__Activity__. Your task is to transcribe the data exactly while omitting each picture.

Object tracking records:
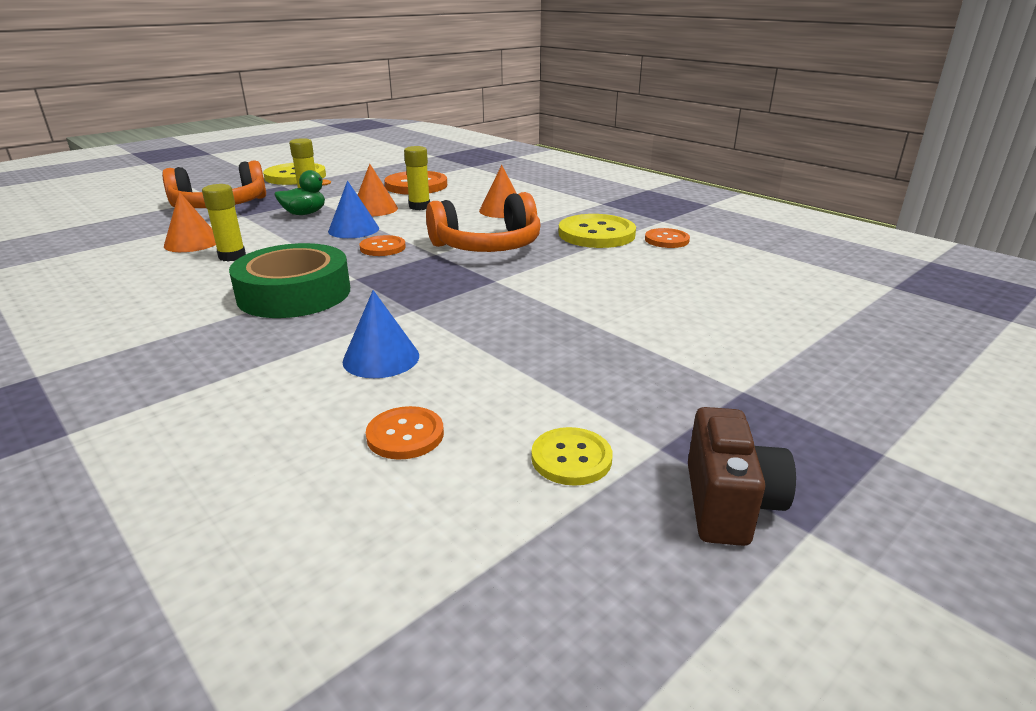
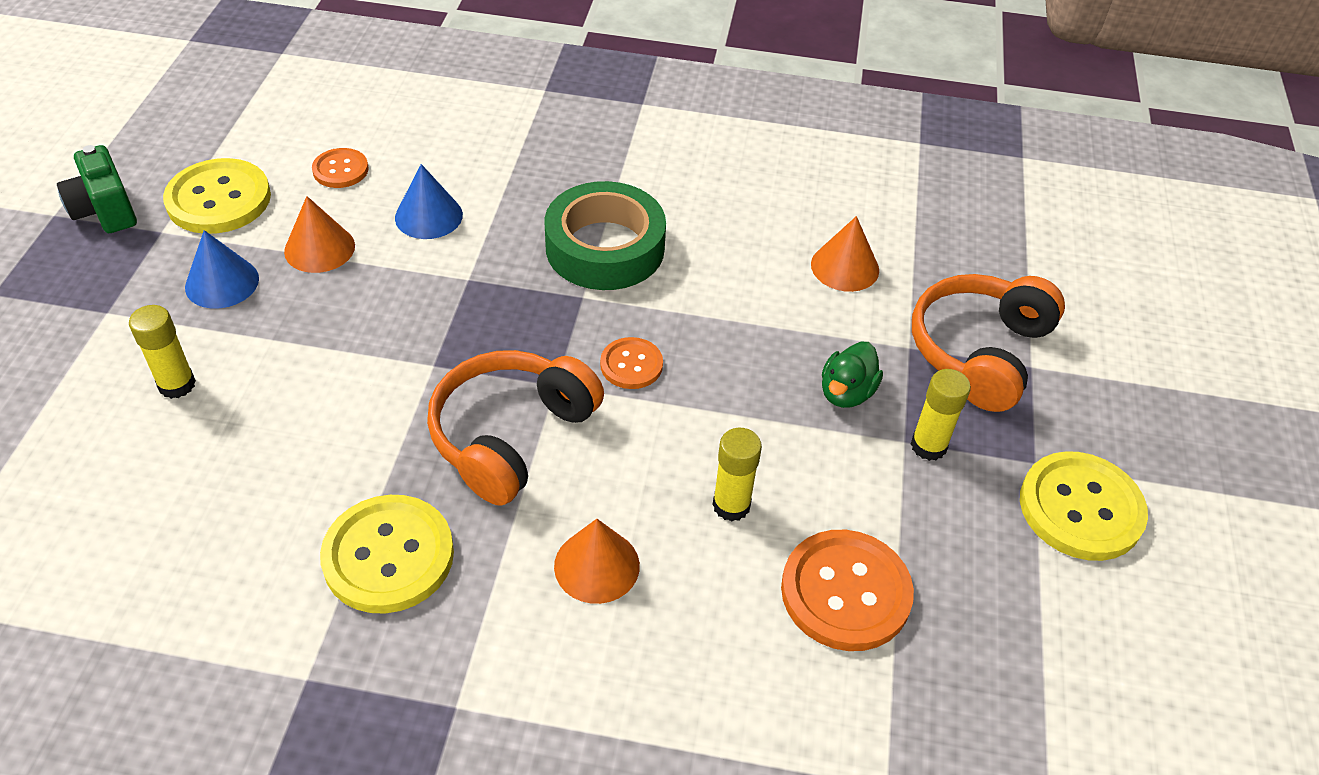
camera: 140 degrees right, 20 degrees up
yellow glue stick [202,184,246,261] -> yellow glue stick moved to [129,305,196,399]
blue cone [328,181,379,238] -> blue cone moved to [185,230,259,309]
orange cone [358,164,398,216] -> orange cone moved to [284,196,355,273]
yellow button [531,427,612,486] -> yellow button [163,158,271,234], size x1.79
orange button [645,228,690,248] -> none
brown camera [688,407,796,546] -> green camera [57,145,137,233]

__Result of the exercise__.
camera: 140 degrees right, 20 degrees up
yellow glue stick [202,184,246,261] -> yellow glue stick moved to [129,305,196,399]
blue cone [328,181,379,238] -> blue cone moved to [185,230,259,309]
orange cone [358,164,398,216] -> orange cone moved to [284,196,355,273]
yellow button [531,427,612,486] -> yellow button [163,158,271,234], size x1.79
orange button [645,228,690,248] -> none
brown camera [688,407,796,546] -> green camera [57,145,137,233]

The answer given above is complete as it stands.